→ **THE INPUT**:
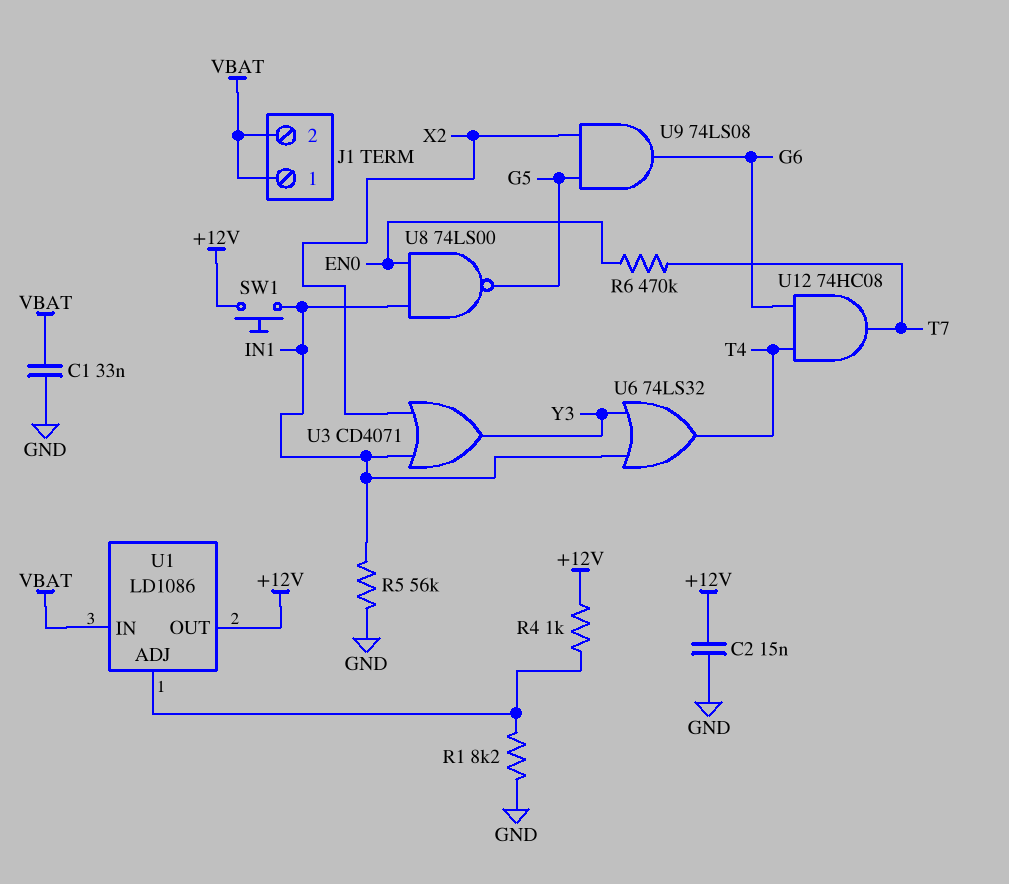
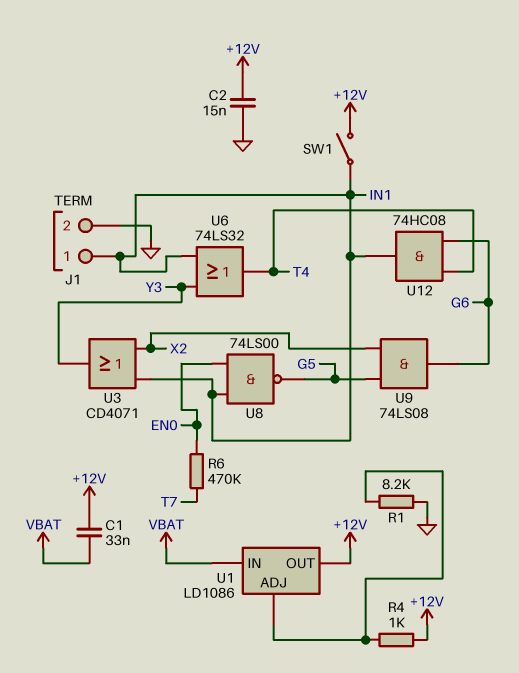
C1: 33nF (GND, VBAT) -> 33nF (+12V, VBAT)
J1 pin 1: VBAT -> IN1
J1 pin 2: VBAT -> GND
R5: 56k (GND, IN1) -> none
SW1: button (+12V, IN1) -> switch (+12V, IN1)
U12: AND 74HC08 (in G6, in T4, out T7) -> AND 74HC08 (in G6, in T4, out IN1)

→ **INSTRUCTIONS TO FOLLOW**:
For every line in the listing above that mentions the word "VBAT", make a copy.

→ **RESULT OF THIS TASK**:
C1: 33nF (GND, VBAT) -> 33nF (+12V, VBAT)
J1 pin 1: VBAT -> IN1
J1 pin 2: VBAT -> GND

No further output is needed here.